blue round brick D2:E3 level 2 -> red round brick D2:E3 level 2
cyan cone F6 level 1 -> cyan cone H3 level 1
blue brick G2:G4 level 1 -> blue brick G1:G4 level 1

EXERCISE AIM
Give the complete listing again, exactly as it appears above.

YOUR SOLUTION
blue round brick D2:E3 level 2 -> red round brick D2:E3 level 2
cyan cone F6 level 1 -> cyan cone H3 level 1
blue brick G2:G4 level 1 -> blue brick G1:G4 level 1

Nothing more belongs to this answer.